Return nothing but the lines from the one with "orange rocket [395,332,444,407]" through the one with "camera: 15 degrees right, 5 degrees down" in the data below, word for word and without pictures.
=== Begin Enclosure ===
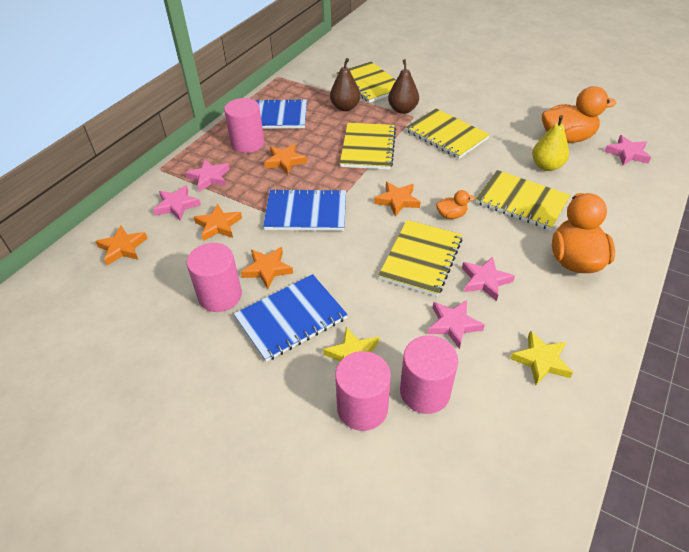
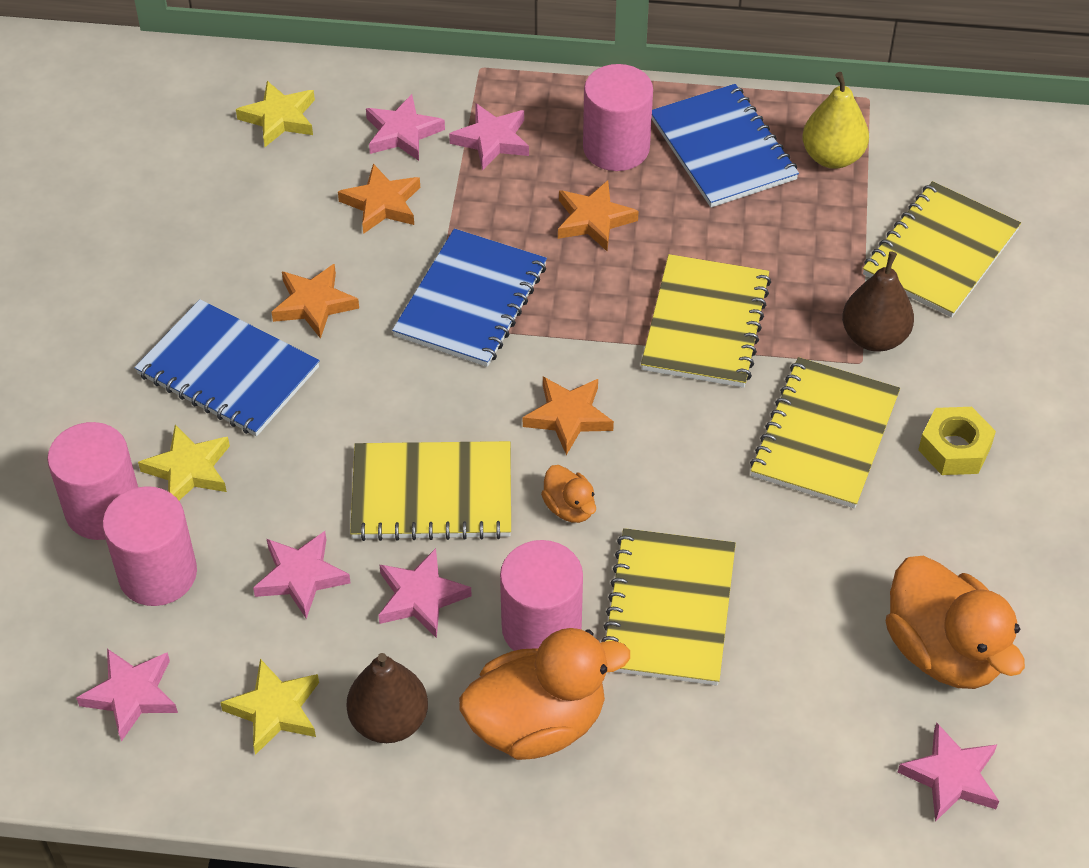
camera: 65 degrees right, 5 degrees up
orange star [95,225,148,265] -> yellow star [236,81,315,147]
pink cylinder [187,243,242,312] -> pink cylinder moved to [500,540,583,651]
blue notebook [263,189,346,231] -> blue notebook turned 45 degrees clockwise [392,229,547,367]
brown pear [330,58,361,111] -> brown pear moved to [347,653,428,743]
yellow notebook [340,123,396,170] -> yellow notebook turned 60 degrees counterclockwise [641,254,771,388]
yellow pear [532,115,569,171] -> yellow pear moved to [802,72,869,169]
none -> pink star [76,649,178,742]
none -> yellow nut [918,407,996,475]

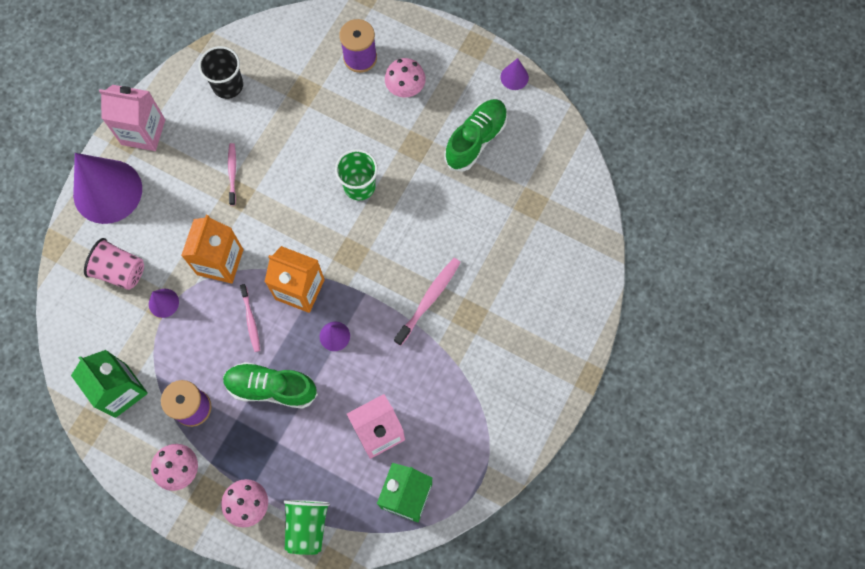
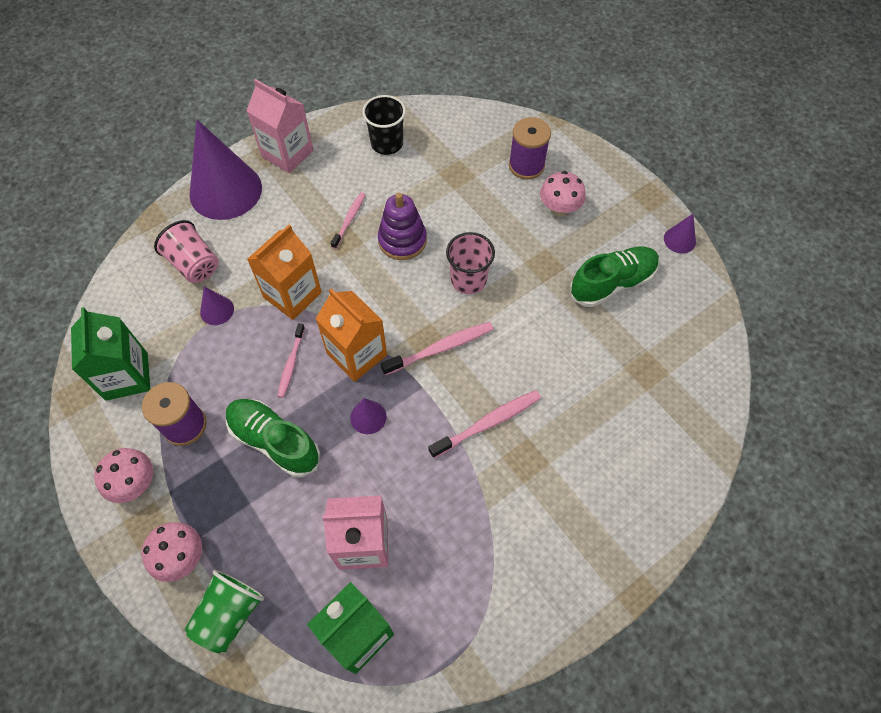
camera: 25 degrees right, 10 degrees down
green cup [335,149,378,200] -> pink cup [446,232,495,294]
none -> purple stacking toy [378,193,427,260]
none -> pink toothbrush [381,322,493,375]

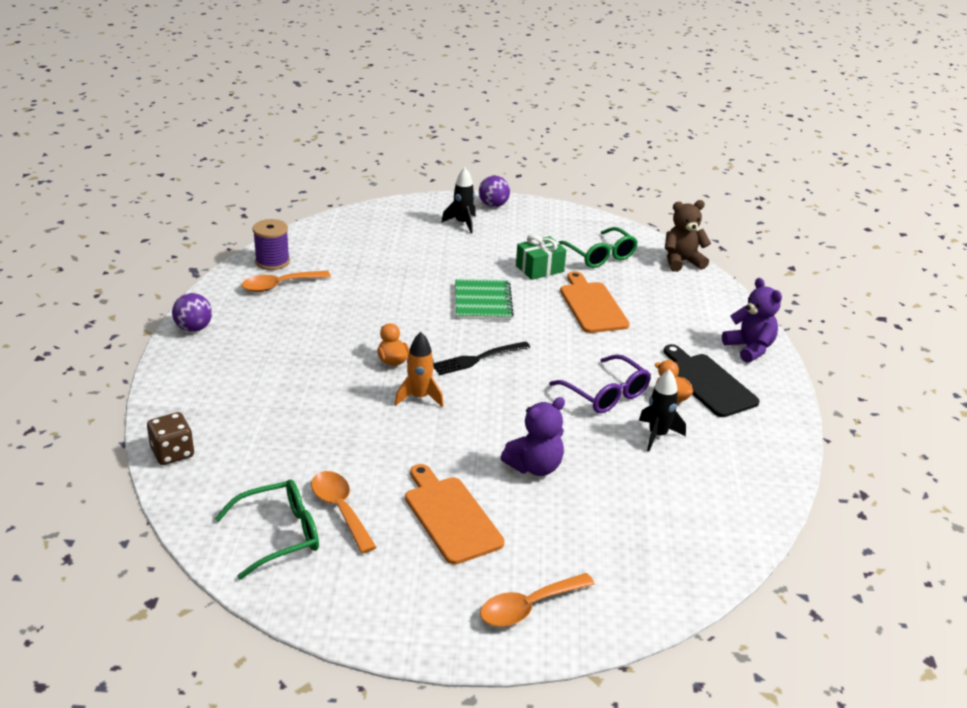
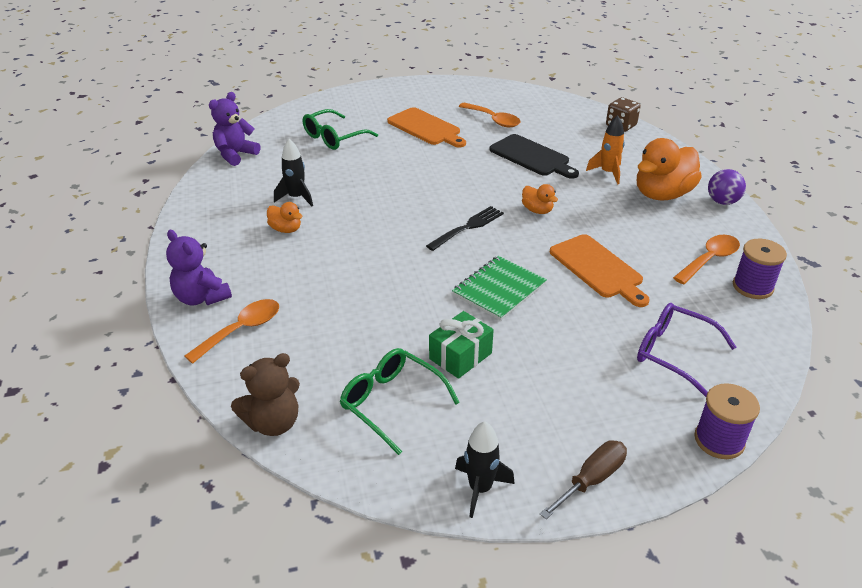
camera: 165 degrees right, 5 degrees up
green glasses [215,480,319,580] -> green glasses moved to [303,109,378,150]
orange rocket [395,332,444,407] -> orange rocket moved to [586,115,625,184]
black rocket [441,168,476,233] -> black rocket moved to [455,421,515,518]
green notebook [455,279,514,320] -> green notebook turned 60 degrees clockwise [452,256,547,321]
purple ball [479,176,510,207] -> brown screwdriver [540,440,627,519]
orange spoon [480,573,595,627] -> orange spoon moved to [185,299,279,364]
purple teddy bear [500,397,565,476] -> purple teddy bear moved to [209,92,261,166]
purple glasses [549,354,651,413] -> purple glasses moved to [637,303,736,397]
orange cutting board [560,271,630,333] -> orange cutting board moved to [550,234,650,307]
black cutting board [664,344,760,417] -> black cutting board moved to [489,134,579,179]
none -> orange duck [637,138,702,200]
none -> purple spool [694,383,760,459]

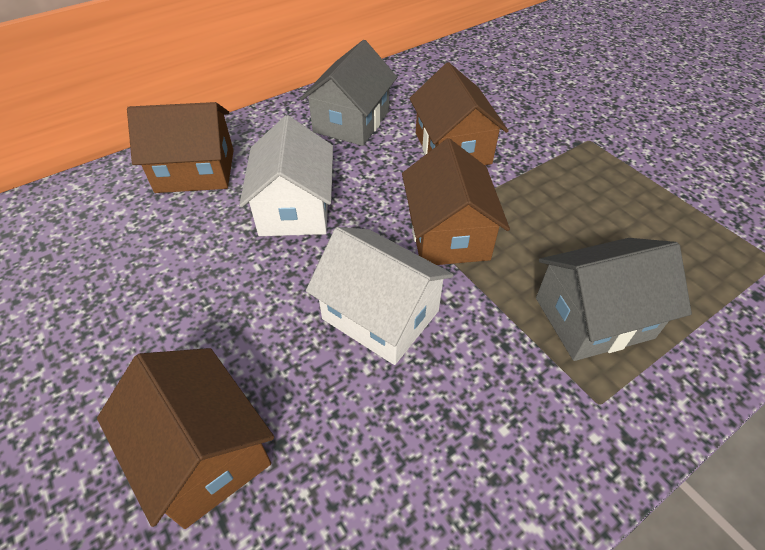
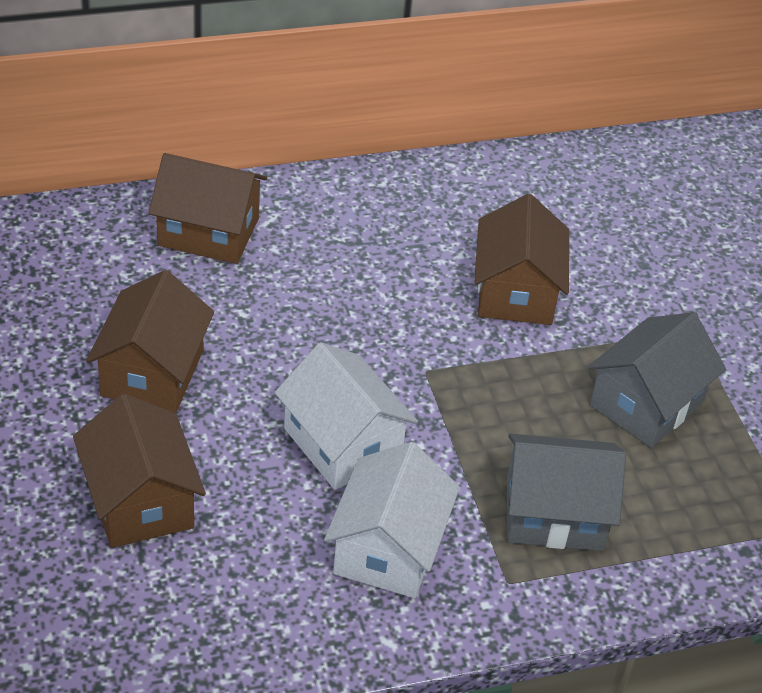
camera: 15 degrees right, 5 degrees down
white house [239,115,333,236] -> white house moved to [324,442,460,598]
grey house [300,40,397,146] -> grey house moved to [588,312,726,448]
brown house [402,138,510,265] -> brown house moved to [86,270,214,413]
=== End Enclosure ===
RESULT>
orange rocket [395,332,444,407] -> orange rocket moved to [586,115,625,184]
black rocket [441,168,476,233] -> black rocket moved to [455,421,515,518]
green notebook [455,279,514,320] -> green notebook turned 60 degrees clockwise [452,256,547,321]
purple ball [479,176,510,207] -> brown screwdriver [540,440,627,519]
orange spoon [480,573,595,627] -> orange spoon moved to [185,299,279,364]
purple teddy bear [500,397,565,476] -> purple teddy bear moved to [209,92,261,166]
purple glasses [549,354,651,413] -> purple glasses moved to [637,303,736,397]
orange cutting board [560,271,630,333] -> orange cutting board moved to [550,234,650,307]
black cutting board [664,344,760,417] -> black cutting board moved to [489,134,579,179]
none -> orange duck [637,138,702,200]
none -> purple spool [694,383,760,459]

camera: 15 degrees right, 5 degrees down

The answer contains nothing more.